Every line of the entries below that includes "GREY" belongs in the answer, copied as written.

┄┄┄┄┄┄

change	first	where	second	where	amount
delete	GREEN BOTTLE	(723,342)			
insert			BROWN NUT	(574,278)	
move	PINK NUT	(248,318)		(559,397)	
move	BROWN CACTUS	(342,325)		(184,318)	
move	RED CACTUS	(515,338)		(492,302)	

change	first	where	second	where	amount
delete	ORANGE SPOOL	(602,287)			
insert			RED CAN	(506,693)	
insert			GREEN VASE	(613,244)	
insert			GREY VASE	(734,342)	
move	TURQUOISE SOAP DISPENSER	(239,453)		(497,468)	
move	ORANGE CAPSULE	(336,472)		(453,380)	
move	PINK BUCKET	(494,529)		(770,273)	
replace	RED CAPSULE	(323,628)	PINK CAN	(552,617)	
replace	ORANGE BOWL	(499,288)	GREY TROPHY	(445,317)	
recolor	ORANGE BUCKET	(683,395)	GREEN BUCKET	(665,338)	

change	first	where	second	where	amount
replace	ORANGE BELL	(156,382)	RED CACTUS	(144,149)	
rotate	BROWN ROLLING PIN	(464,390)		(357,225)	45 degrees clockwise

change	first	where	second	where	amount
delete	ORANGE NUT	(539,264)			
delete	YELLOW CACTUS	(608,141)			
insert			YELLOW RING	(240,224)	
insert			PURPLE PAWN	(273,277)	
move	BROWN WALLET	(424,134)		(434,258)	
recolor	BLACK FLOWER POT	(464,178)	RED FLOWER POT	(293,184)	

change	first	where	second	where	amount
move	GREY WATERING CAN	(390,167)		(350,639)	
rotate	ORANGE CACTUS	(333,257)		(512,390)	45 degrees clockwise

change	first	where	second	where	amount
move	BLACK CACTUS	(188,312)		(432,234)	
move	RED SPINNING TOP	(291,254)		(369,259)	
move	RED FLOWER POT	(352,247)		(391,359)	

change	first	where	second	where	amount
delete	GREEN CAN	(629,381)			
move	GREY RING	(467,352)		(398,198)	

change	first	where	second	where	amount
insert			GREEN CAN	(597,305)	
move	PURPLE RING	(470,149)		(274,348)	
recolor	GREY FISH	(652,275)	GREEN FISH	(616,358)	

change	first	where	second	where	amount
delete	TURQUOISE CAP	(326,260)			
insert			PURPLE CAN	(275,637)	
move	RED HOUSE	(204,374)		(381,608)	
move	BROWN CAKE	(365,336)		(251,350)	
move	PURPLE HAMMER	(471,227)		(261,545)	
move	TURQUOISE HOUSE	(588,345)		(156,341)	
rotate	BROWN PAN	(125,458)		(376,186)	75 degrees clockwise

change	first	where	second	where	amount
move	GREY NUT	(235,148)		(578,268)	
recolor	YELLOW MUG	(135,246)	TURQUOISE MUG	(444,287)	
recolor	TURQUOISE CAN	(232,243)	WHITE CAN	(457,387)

┄┄┄┄┄┄

### Solution for this task
insert			GREY VASE	(734,342)	
replace	ORANGE BOWL	(499,288)	GREY TROPHY	(445,317)	
move	GREY WATERING CAN	(390,167)		(350,639)	
move	GREY RING	(467,352)		(398,198)	
recolor	GREY FISH	(652,275)	GREEN FISH	(616,358)	
move	GREY NUT	(235,148)		(578,268)	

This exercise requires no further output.